• [Action item]:
Leaving out the pictures, print exactly the lines from the one holding "S1: switch (IC2/RST, VDD)" to the last line of the entries below, both included, and nothing more.

(Records from a data source)
####################
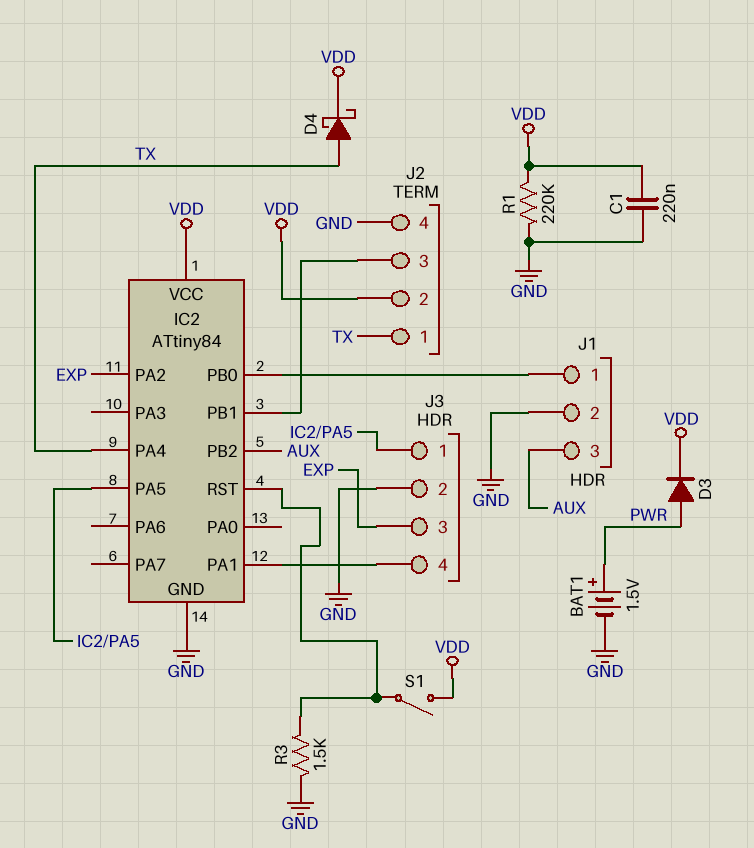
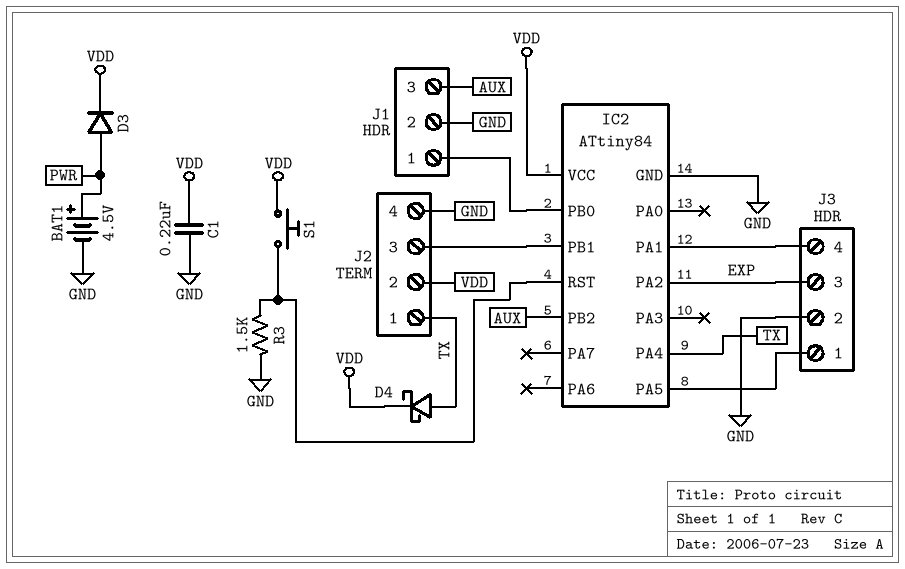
BAT1: 1.5V (plus PWR, minus GND) -> 4.5V (plus PWR, minus GND)
R1: 220k (GND, VDD) -> none
S1: switch (IC2/RST, VDD) -> button (IC2/RST, VDD)

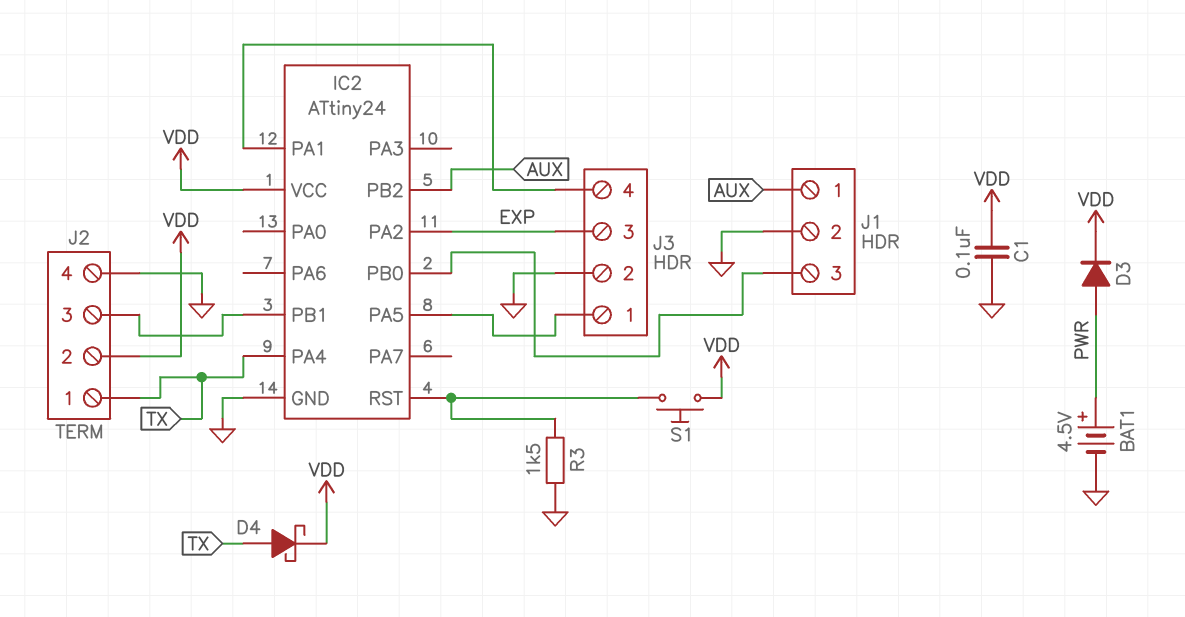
C1: 220nF (GND, VDD) -> 100nF (GND, VDD)
IC2: ATtiny84 -> ATtiny24
J1 pin 1: IC2/PB0 -> AUX
J1 pin 3: AUX -> IC2/PB0

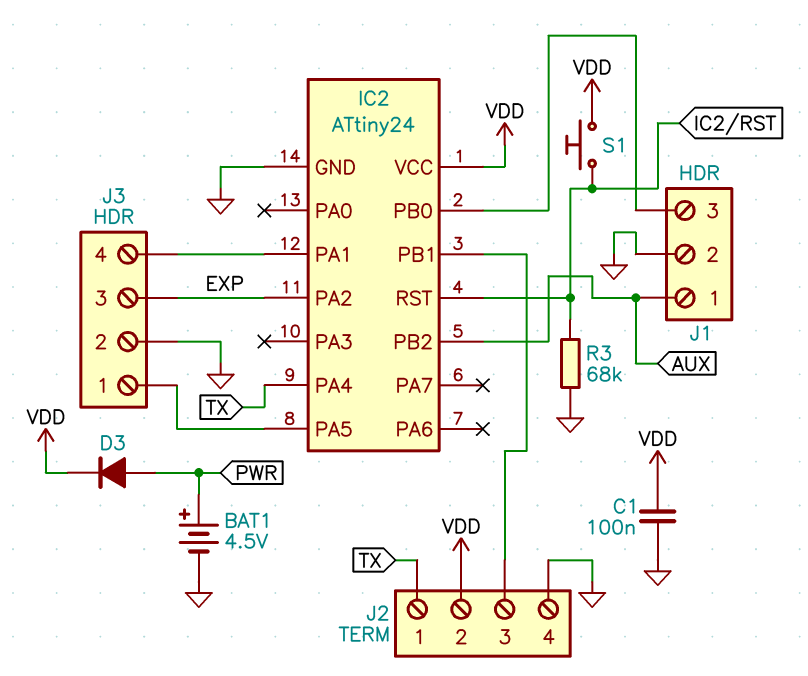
D4: schottky (A TX, K VDD) -> none
R3: 1.5k (GND, IC2/RST) -> 68k (GND, IC2/RST)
####################
• [Result of this exercise]:
S1: switch (IC2/RST, VDD) -> button (IC2/RST, VDD)

C1: 220nF (GND, VDD) -> 100nF (GND, VDD)
IC2: ATtiny84 -> ATtiny24
J1 pin 1: IC2/PB0 -> AUX
J1 pin 3: AUX -> IC2/PB0

D4: schottky (A TX, K VDD) -> none
R3: 1.5k (GND, IC2/RST) -> 68k (GND, IC2/RST)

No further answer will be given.